> [Extracted material]
^^^^^^^^^^^^^^^^
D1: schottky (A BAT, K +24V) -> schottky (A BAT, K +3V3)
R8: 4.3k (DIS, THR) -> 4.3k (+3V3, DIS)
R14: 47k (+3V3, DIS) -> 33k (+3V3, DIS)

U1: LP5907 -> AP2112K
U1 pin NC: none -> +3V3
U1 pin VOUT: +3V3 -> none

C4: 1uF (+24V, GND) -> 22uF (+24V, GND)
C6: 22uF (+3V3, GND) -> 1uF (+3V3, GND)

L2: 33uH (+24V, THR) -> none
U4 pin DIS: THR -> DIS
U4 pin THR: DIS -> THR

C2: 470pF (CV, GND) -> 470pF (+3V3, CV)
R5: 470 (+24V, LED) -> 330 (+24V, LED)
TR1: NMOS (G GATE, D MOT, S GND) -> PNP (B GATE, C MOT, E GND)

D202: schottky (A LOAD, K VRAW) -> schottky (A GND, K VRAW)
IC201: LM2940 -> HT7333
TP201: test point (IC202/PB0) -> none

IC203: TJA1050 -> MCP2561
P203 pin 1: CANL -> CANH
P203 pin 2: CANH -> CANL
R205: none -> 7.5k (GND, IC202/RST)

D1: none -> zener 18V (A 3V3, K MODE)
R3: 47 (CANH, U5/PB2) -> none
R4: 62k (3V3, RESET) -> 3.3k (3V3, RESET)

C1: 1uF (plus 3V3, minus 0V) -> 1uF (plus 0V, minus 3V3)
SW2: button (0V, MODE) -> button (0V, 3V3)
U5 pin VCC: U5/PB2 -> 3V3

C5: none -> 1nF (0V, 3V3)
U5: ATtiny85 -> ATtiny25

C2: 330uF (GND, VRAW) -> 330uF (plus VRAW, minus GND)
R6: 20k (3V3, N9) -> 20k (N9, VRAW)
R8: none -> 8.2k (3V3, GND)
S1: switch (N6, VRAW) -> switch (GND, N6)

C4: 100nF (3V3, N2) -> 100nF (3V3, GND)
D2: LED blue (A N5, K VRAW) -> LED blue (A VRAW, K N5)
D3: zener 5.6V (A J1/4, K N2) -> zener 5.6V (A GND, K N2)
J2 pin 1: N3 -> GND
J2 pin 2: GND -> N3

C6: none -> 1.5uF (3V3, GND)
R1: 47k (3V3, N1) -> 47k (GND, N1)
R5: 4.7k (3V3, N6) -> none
^^^^^^^^^^^^^^^^
> [Task description] Where the data above reaches the line holding "TP201: test point (IC202/PB0) -> none", begin printing, and stop after the line holding "C4: 100nF (3V3, N2) -> 100nF (3V3, GND)". Each line must be reproduced exactly, with nothing else added.

> [Finished exercise]
TP201: test point (IC202/PB0) -> none

IC203: TJA1050 -> MCP2561
P203 pin 1: CANL -> CANH
P203 pin 2: CANH -> CANL
R205: none -> 7.5k (GND, IC202/RST)

D1: none -> zener 18V (A 3V3, K MODE)
R3: 47 (CANH, U5/PB2) -> none
R4: 62k (3V3, RESET) -> 3.3k (3V3, RESET)

C1: 1uF (plus 3V3, minus 0V) -> 1uF (plus 0V, minus 3V3)
SW2: button (0V, MODE) -> button (0V, 3V3)
U5 pin VCC: U5/PB2 -> 3V3

C5: none -> 1nF (0V, 3V3)
U5: ATtiny85 -> ATtiny25

C2: 330uF (GND, VRAW) -> 330uF (plus VRAW, minus GND)
R6: 20k (3V3, N9) -> 20k (N9, VRAW)
R8: none -> 8.2k (3V3, GND)
S1: switch (N6, VRAW) -> switch (GND, N6)

C4: 100nF (3V3, N2) -> 100nF (3V3, GND)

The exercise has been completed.